What needs to be done
Every entry below should come back unchanged, except that the pictures are dropped.

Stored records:
__________________________________________________

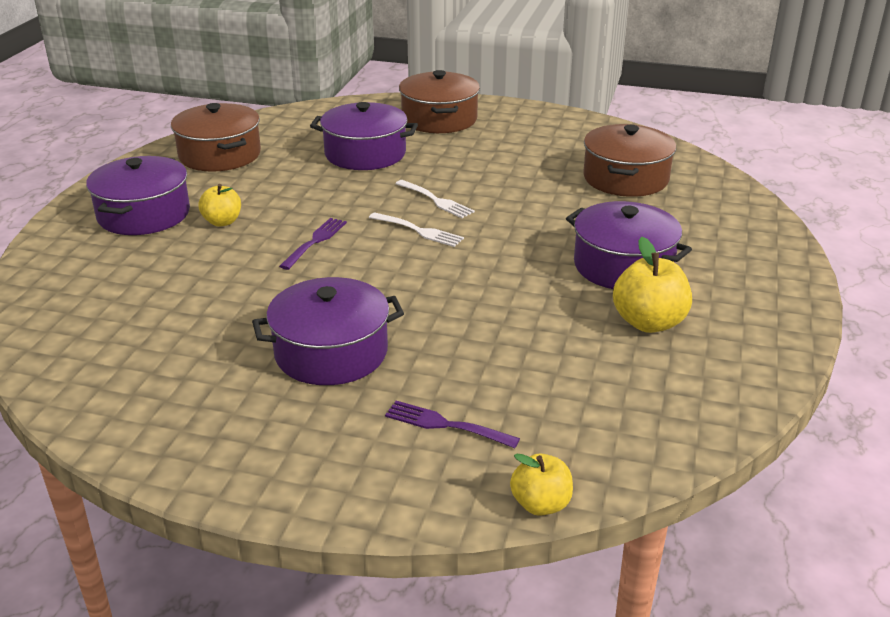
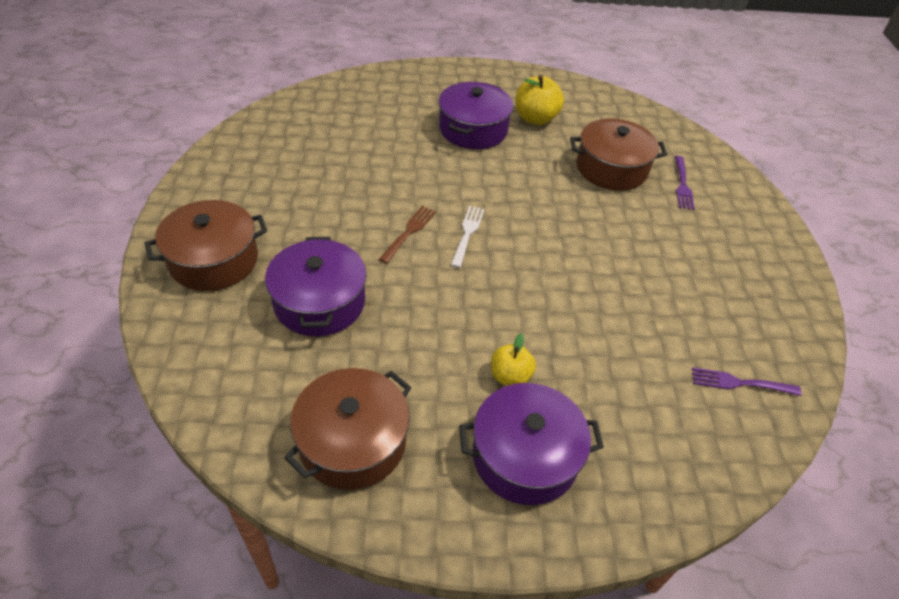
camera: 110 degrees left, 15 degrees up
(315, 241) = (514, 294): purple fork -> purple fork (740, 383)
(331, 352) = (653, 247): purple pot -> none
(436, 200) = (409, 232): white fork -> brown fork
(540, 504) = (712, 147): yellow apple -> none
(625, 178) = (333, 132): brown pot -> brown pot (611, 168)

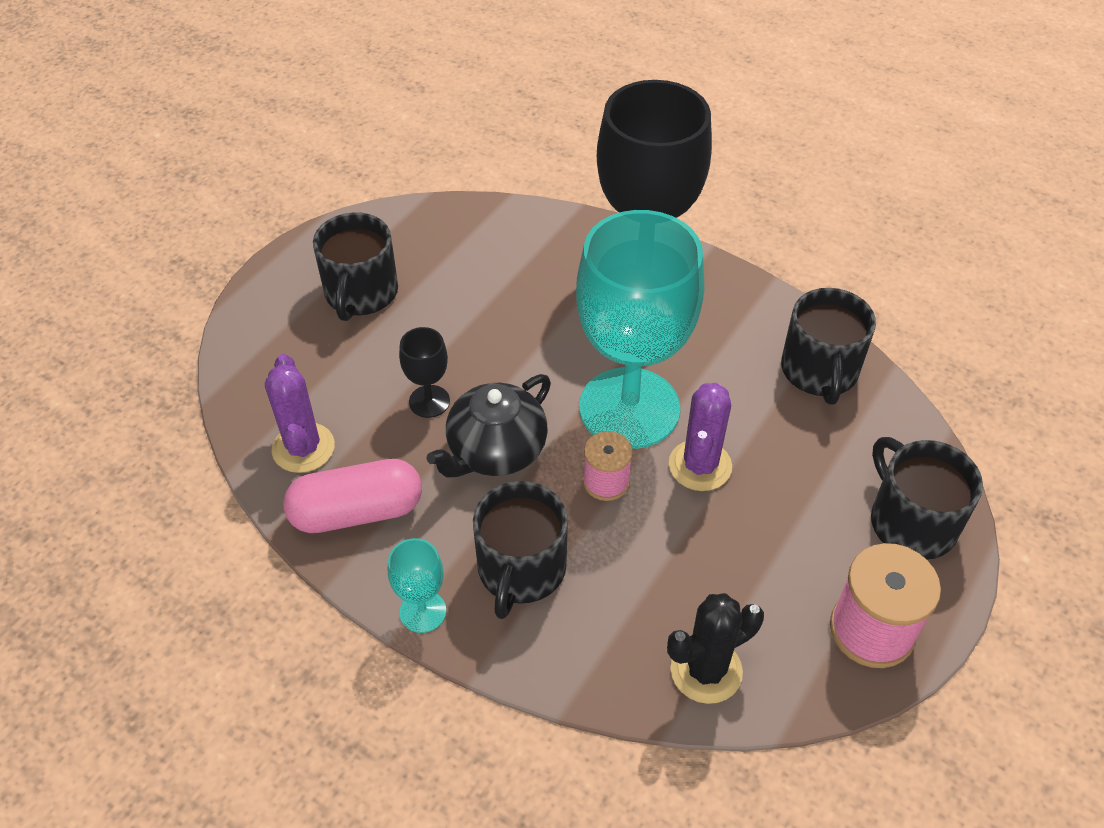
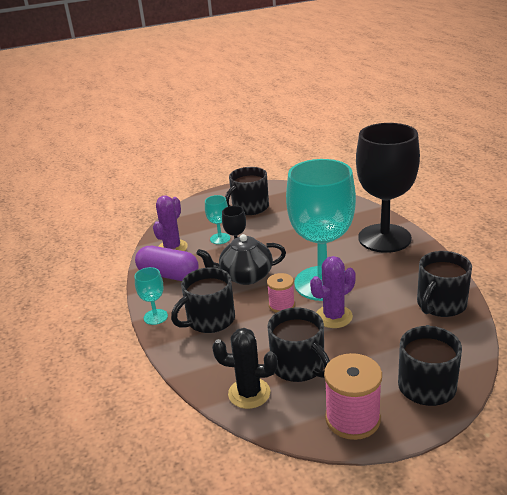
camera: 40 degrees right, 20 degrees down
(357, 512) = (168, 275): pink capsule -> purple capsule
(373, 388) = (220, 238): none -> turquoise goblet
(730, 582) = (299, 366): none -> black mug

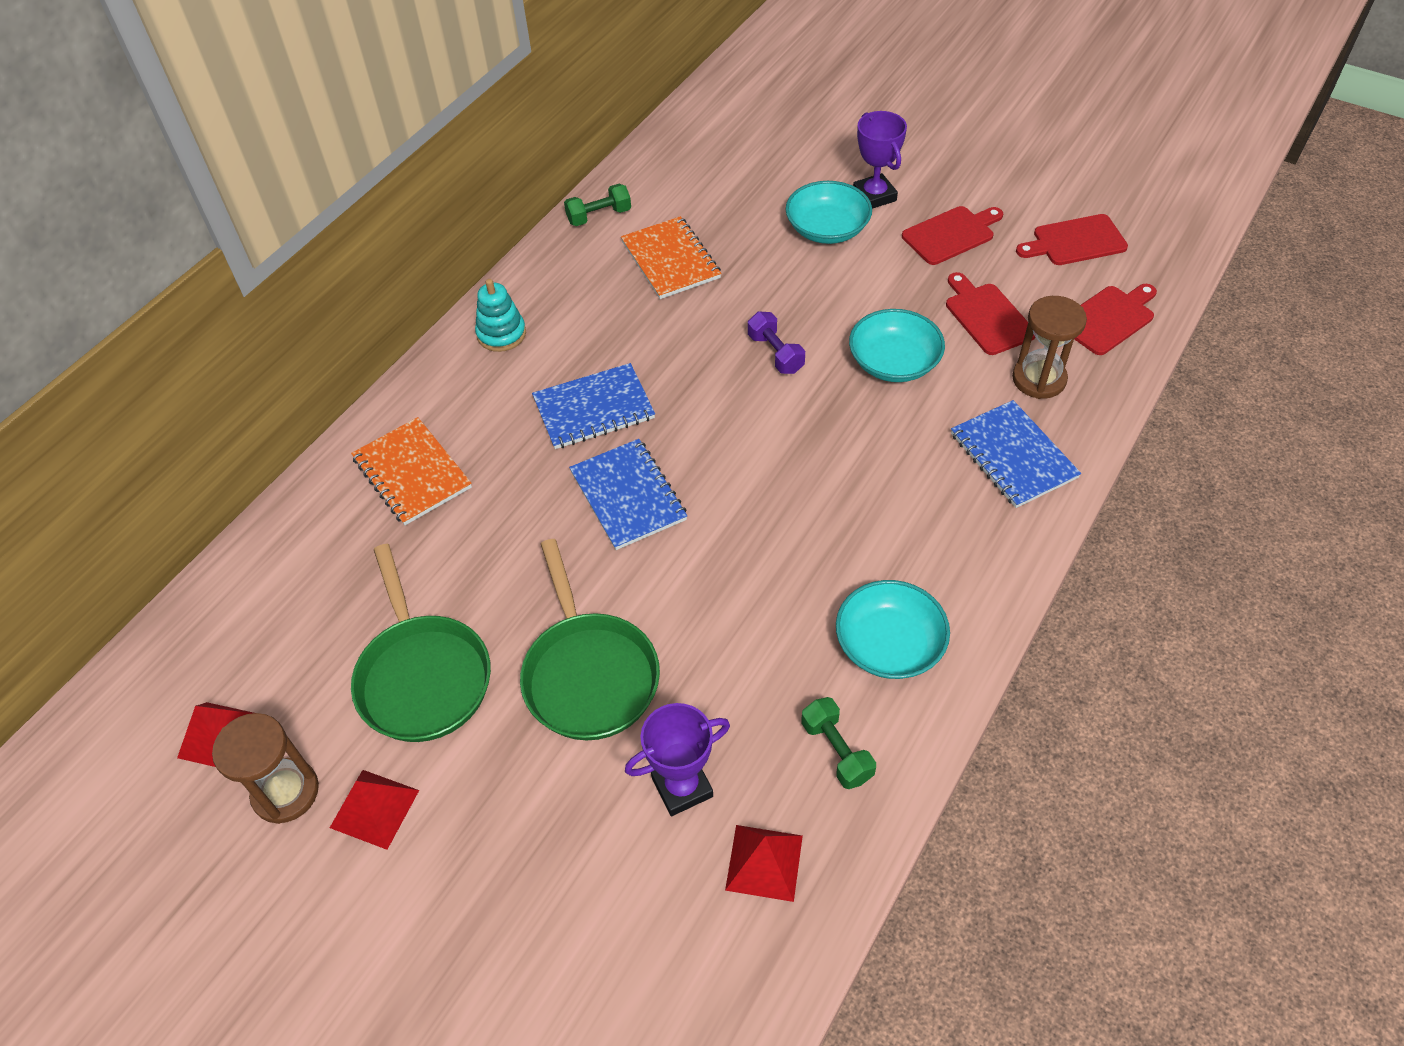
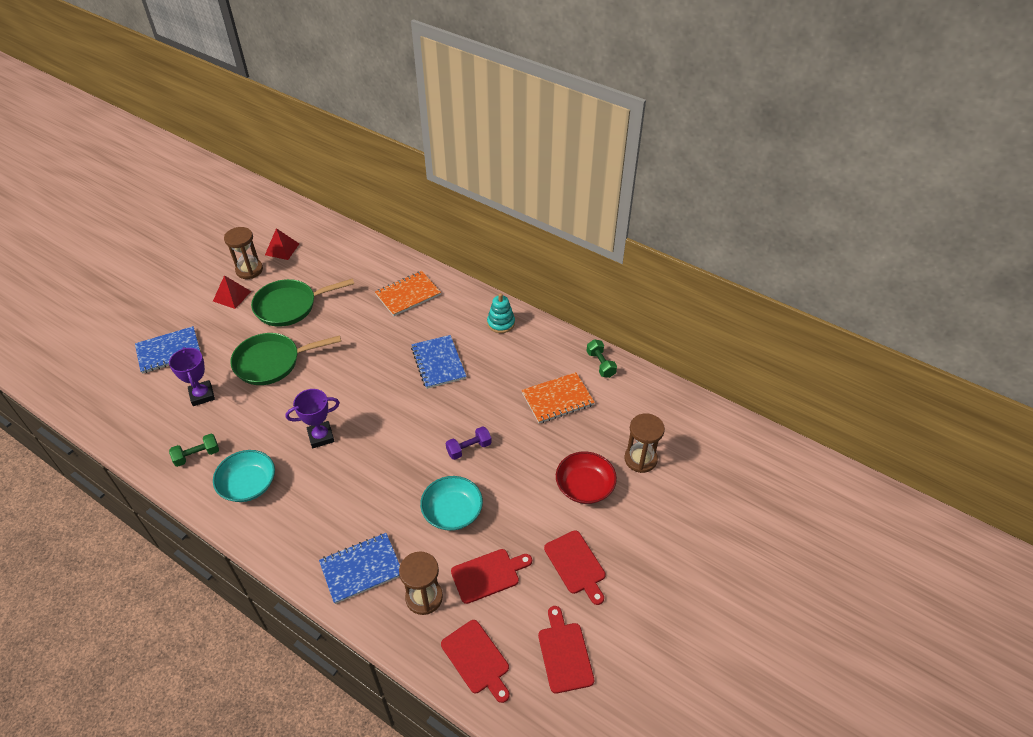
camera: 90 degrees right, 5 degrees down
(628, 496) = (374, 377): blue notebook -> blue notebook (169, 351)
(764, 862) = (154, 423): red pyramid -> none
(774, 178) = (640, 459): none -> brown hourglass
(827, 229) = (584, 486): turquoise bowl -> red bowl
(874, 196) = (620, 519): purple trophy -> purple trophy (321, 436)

__________________________________________________

Response to the task
camera: 110 degrees left, 15 degrees up
(315, 241) = (514, 294): purple fork -> purple fork (740, 383)
(331, 352) = (653, 247): purple pot -> none
(436, 200) = (409, 232): white fork -> brown fork
(540, 504) = (712, 147): yellow apple -> none
(625, 178) = (333, 132): brown pot -> brown pot (611, 168)

camera: 40 degrees right, 20 degrees down
(357, 512) = (168, 275): pink capsule -> purple capsule
(373, 388) = (220, 238): none -> turquoise goblet
(730, 582) = (299, 366): none -> black mug

camera: 90 degrees right, 5 degrees down
(628, 496) = (374, 377): blue notebook -> blue notebook (169, 351)
(764, 862) = (154, 423): red pyramid -> none
(774, 178) = (640, 459): none -> brown hourglass
(827, 229) = (584, 486): turquoise bowl -> red bowl
(874, 196) = (620, 519): purple trophy -> purple trophy (321, 436)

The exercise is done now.